• **What you will do**
Produce a copy of every line in the records that holds the string "none".

===== Information =====

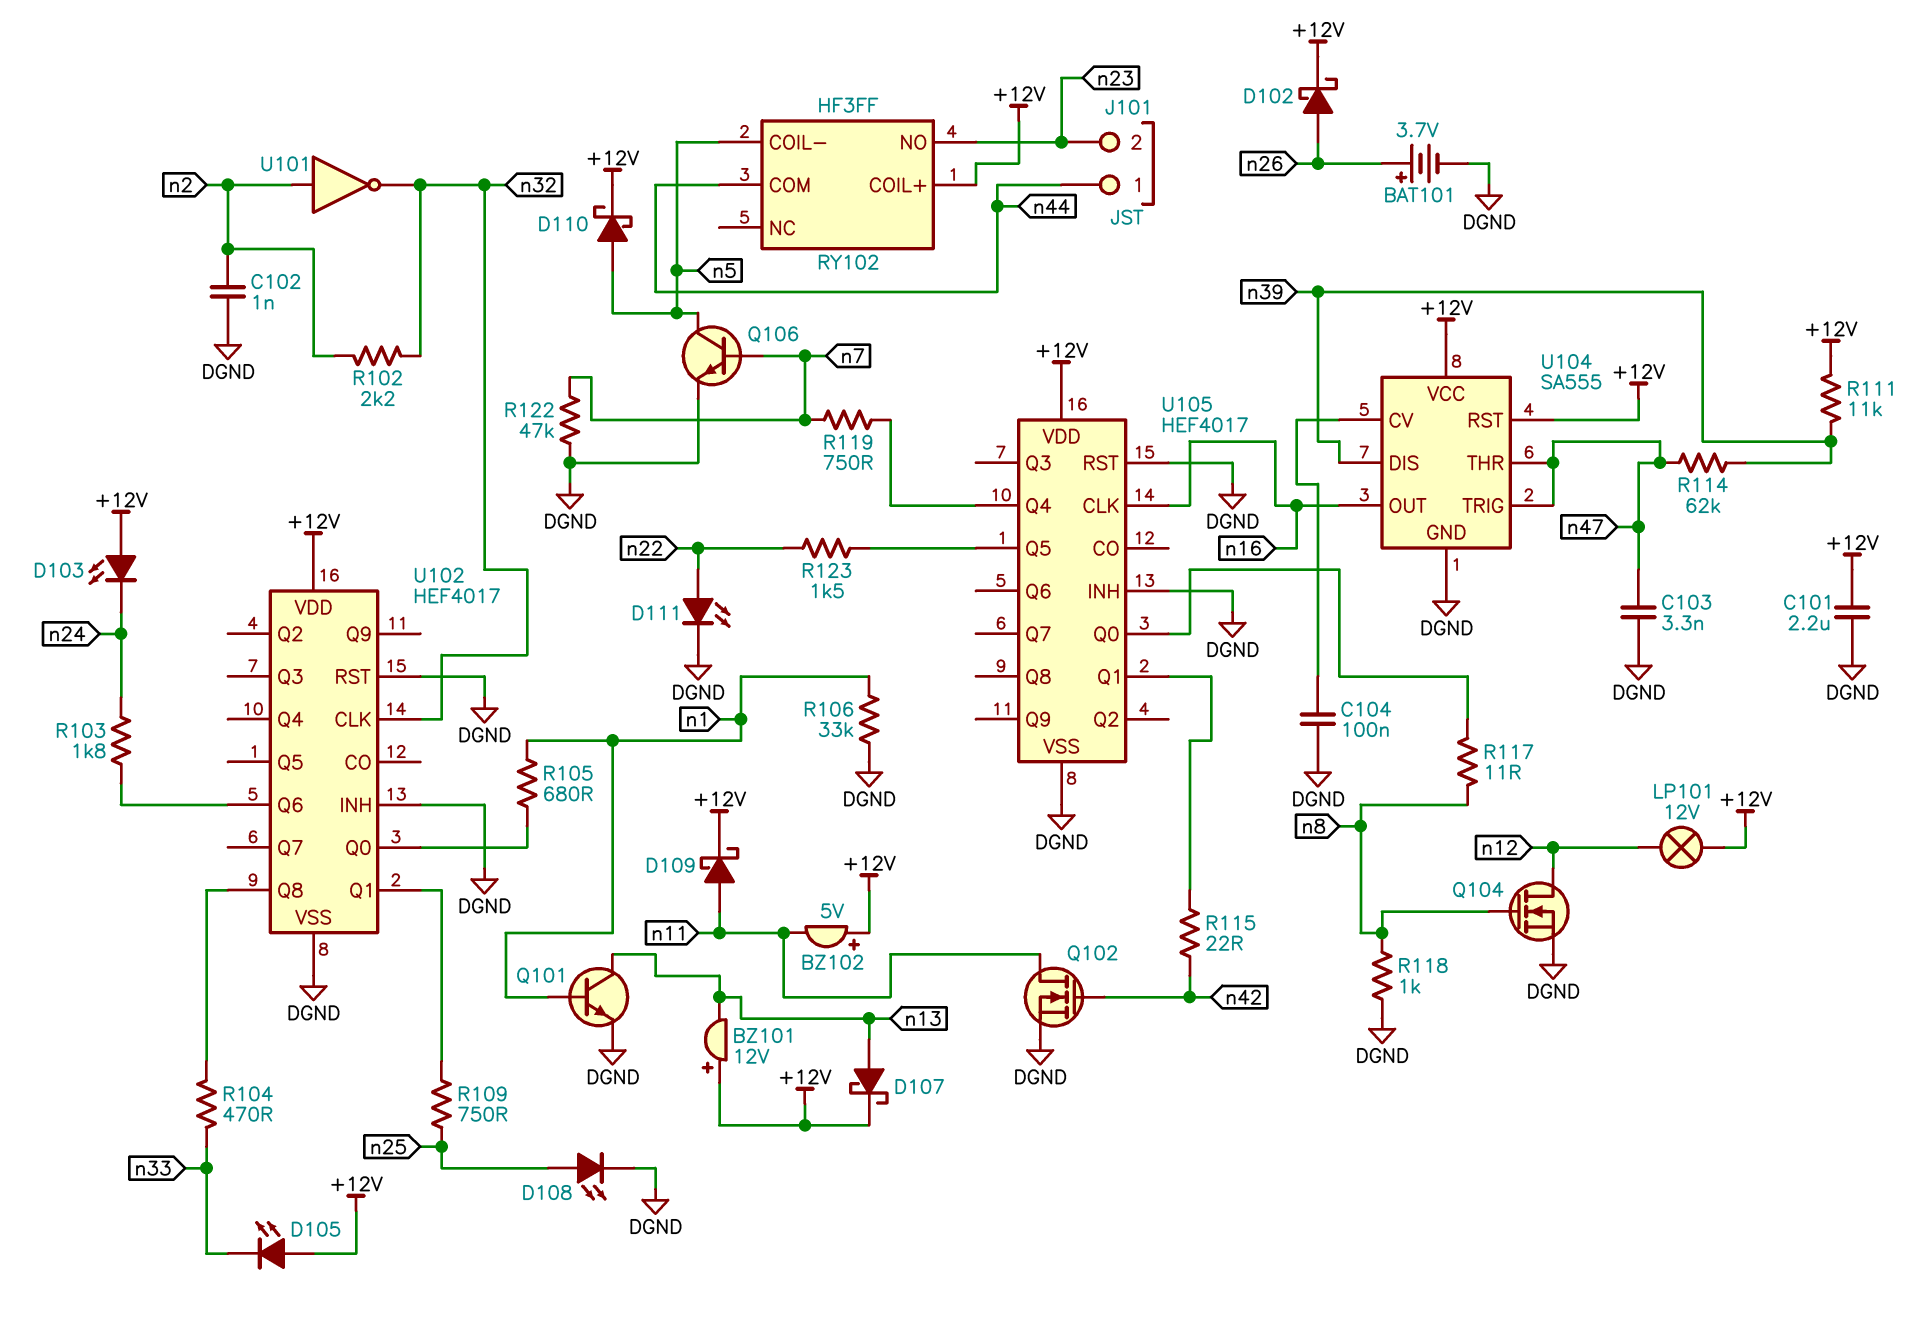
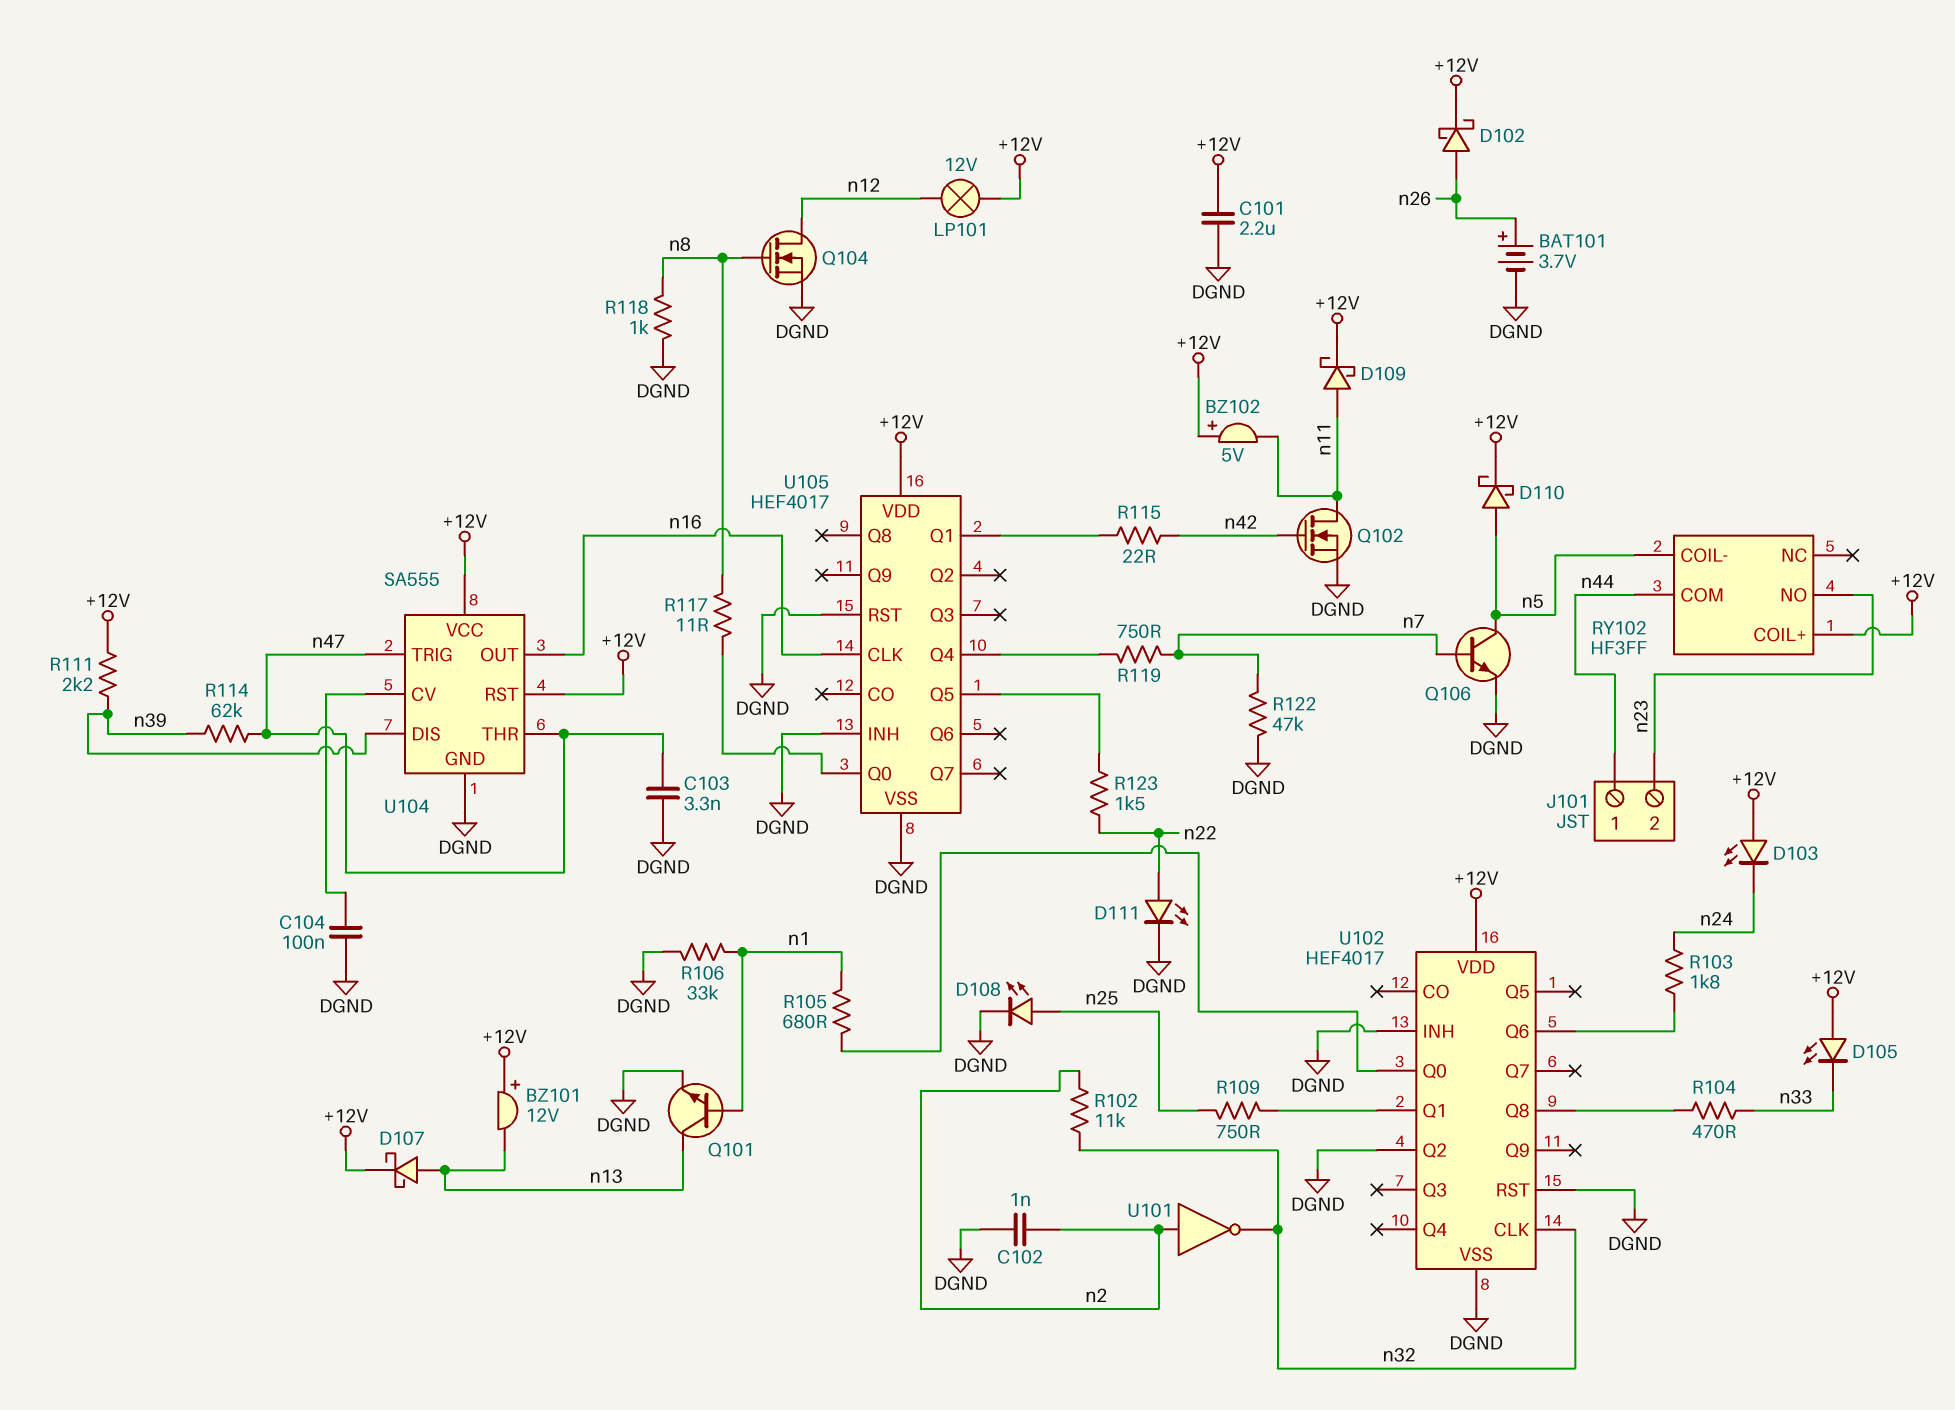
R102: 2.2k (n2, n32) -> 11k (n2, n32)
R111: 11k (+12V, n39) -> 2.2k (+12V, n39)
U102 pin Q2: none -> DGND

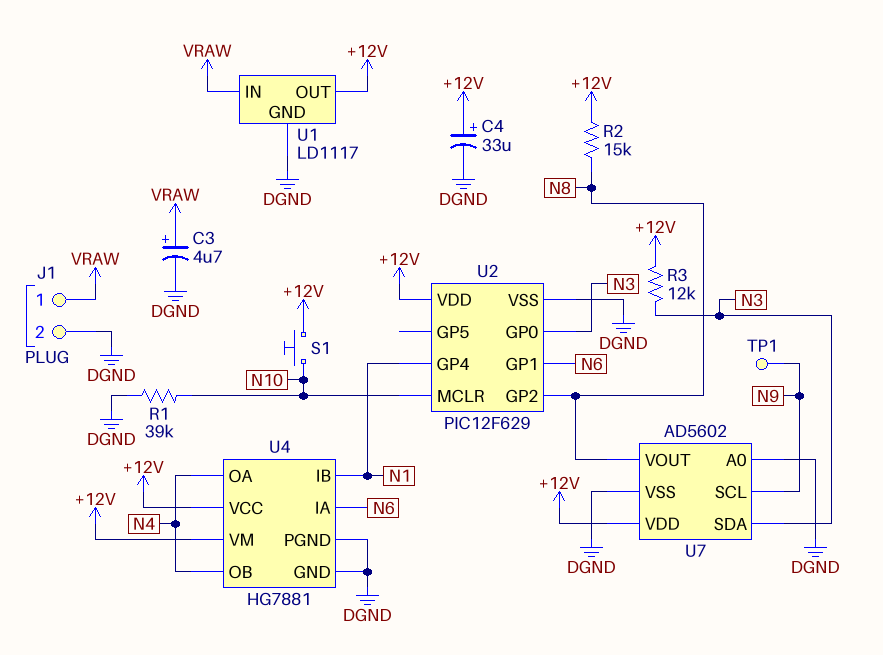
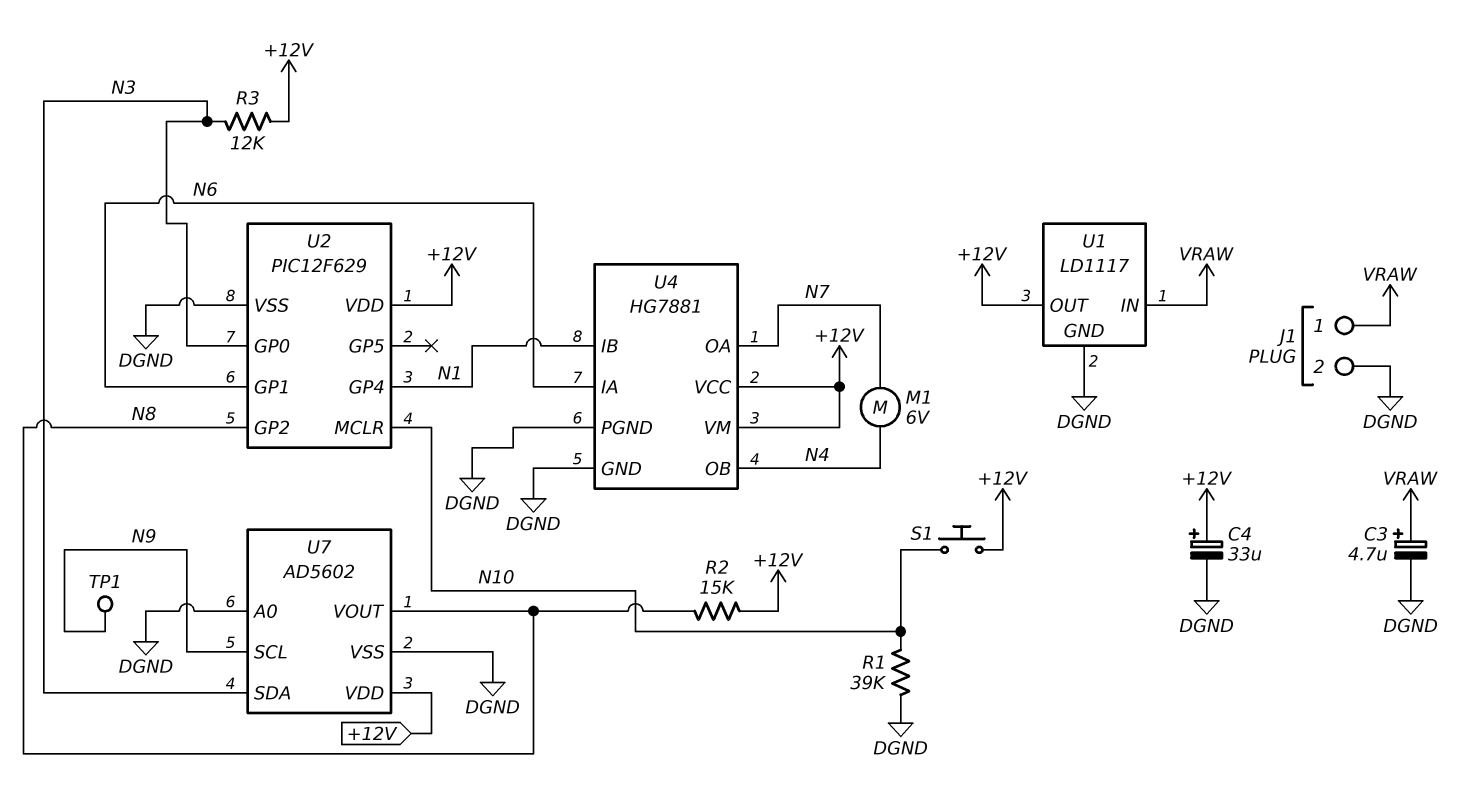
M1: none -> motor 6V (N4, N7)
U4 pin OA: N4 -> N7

=====

• **Reply to the exercise**
U102 pin Q2: none -> DGND
M1: none -> motor 6V (N4, N7)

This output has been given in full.